Work order -
Show all lines below holding the string "none".

═══ Entries shown ═══

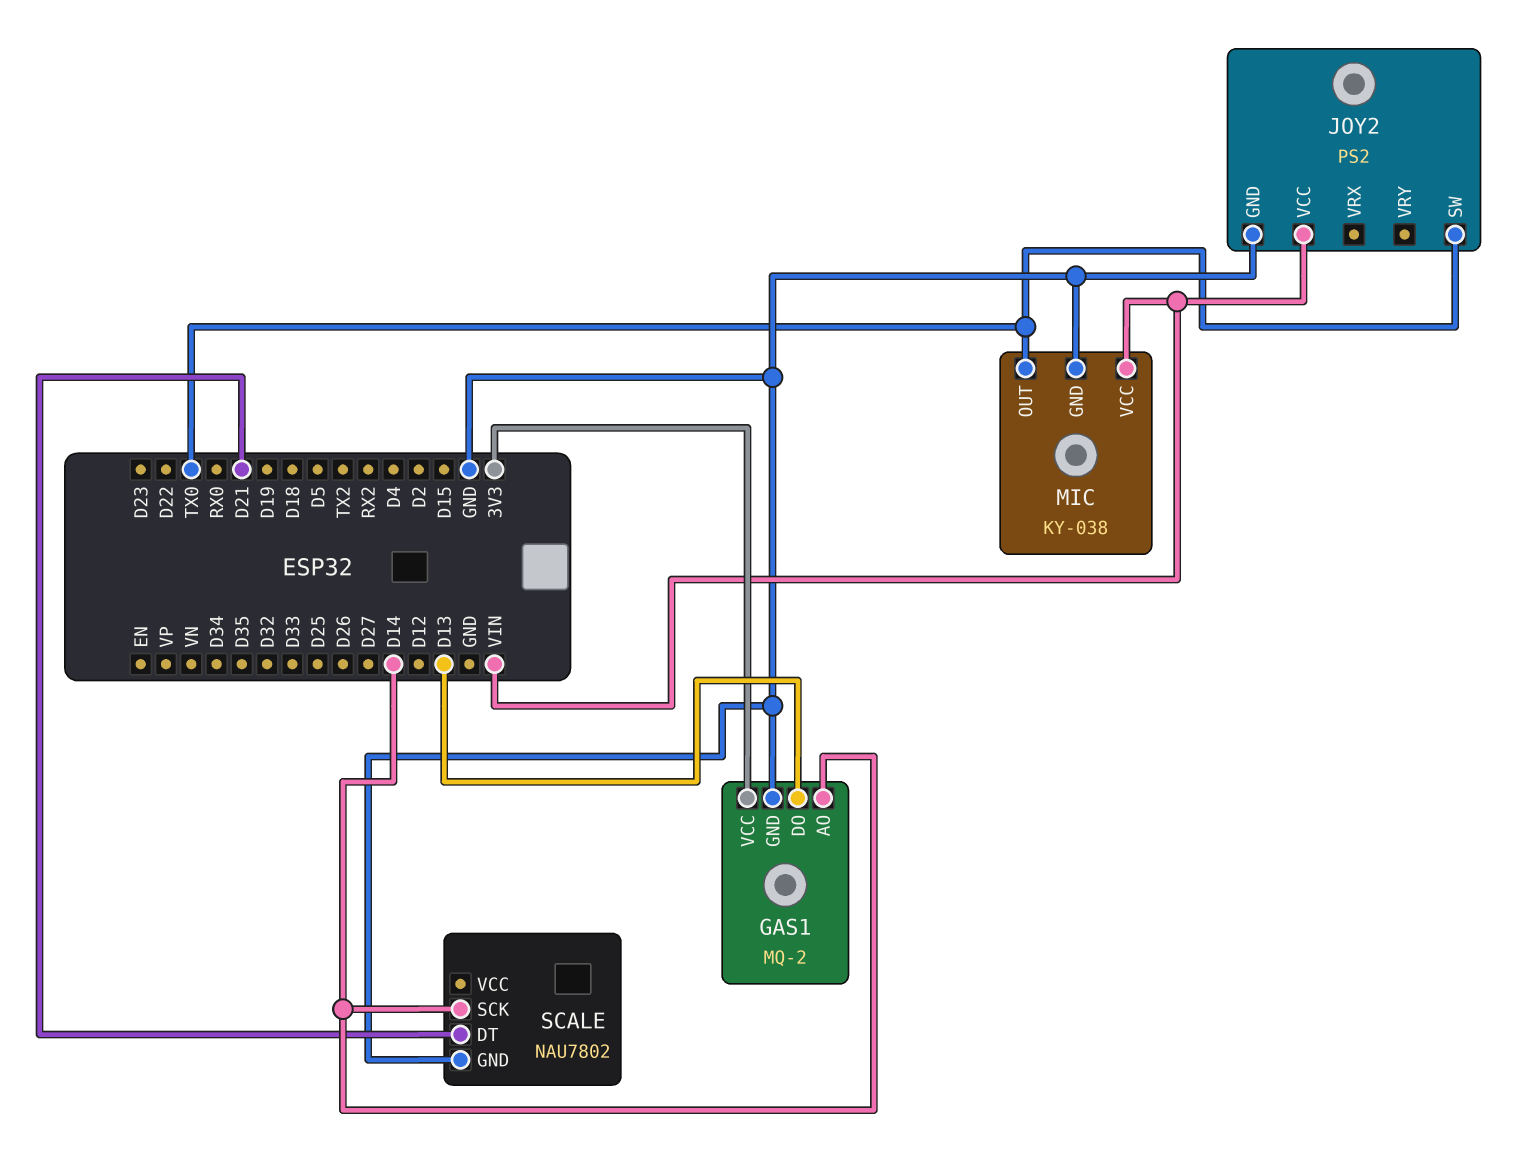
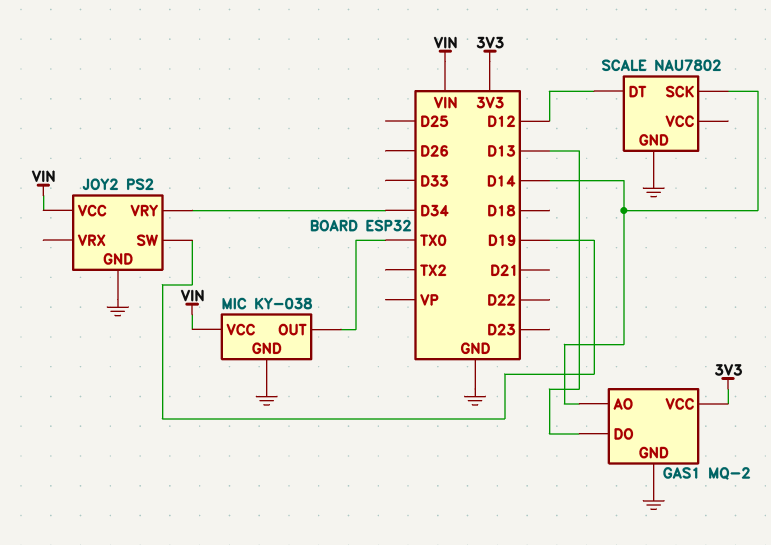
JOY2 pin SW: TX0 -> D19
JOY2 pin VRY: none -> D34
SCALE pin DT: D21 -> D12

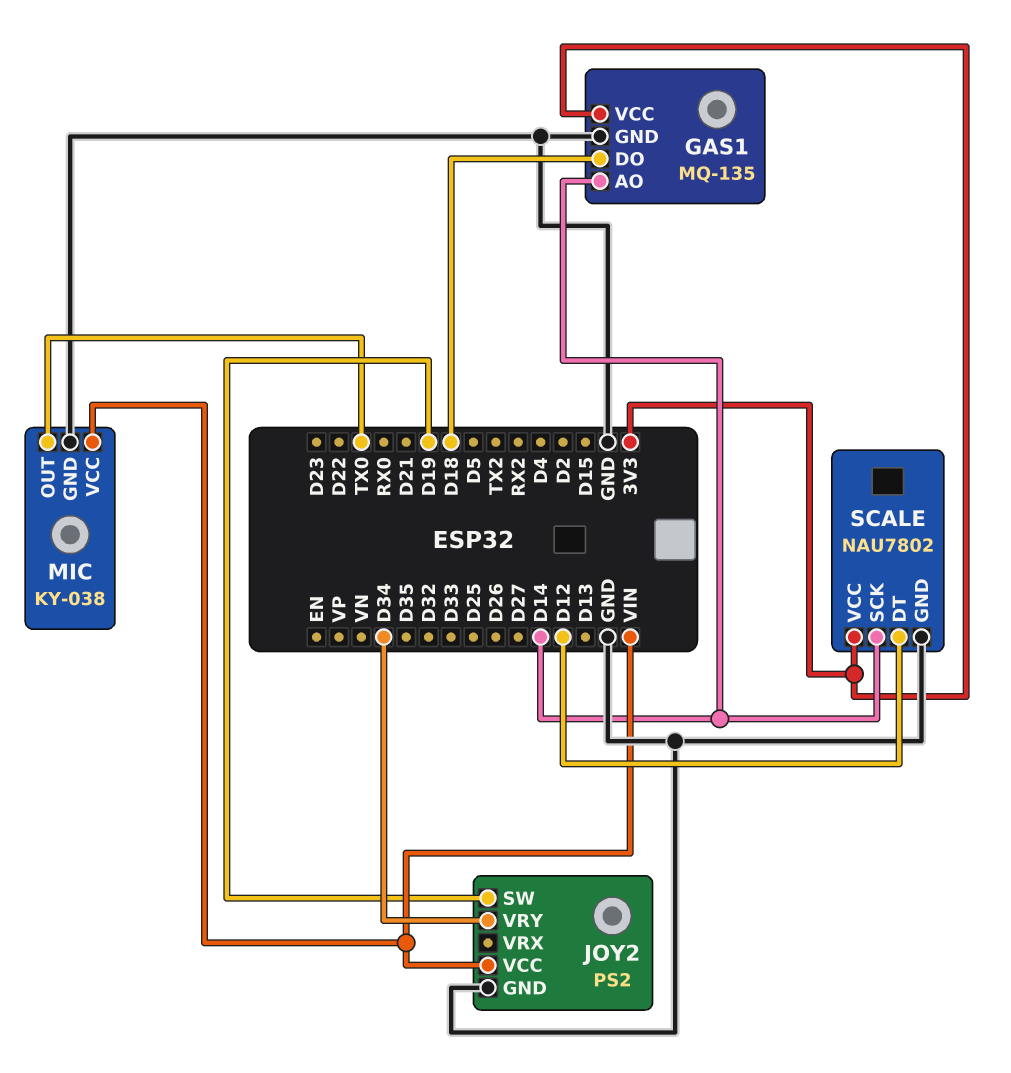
GAS1: MQ-2 -> MQ-135
GAS1 pin DO: D13 -> D18
SCALE pin VCC: none -> 3V3

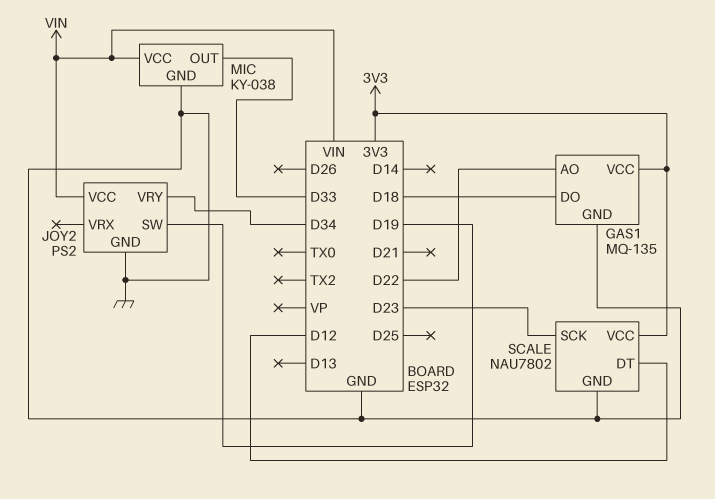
GAS1 pin AO: D14 -> D22
MIC pin OUT: TX0 -> D33
SCALE pin SCK: D14 -> D23

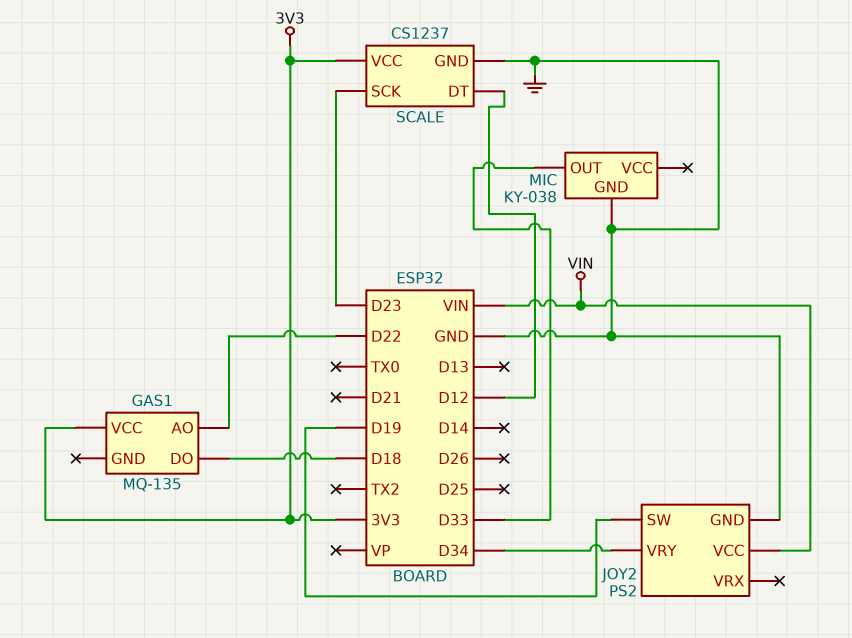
GAS1 pin GND: GND -> none
MIC pin VCC: VIN -> none
SCALE: NAU7802 -> CS1237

═══

Output for this exercise -
JOY2 pin VRY: none -> D34
SCALE pin VCC: none -> 3V3
GAS1 pin GND: GND -> none
MIC pin VCC: VIN -> none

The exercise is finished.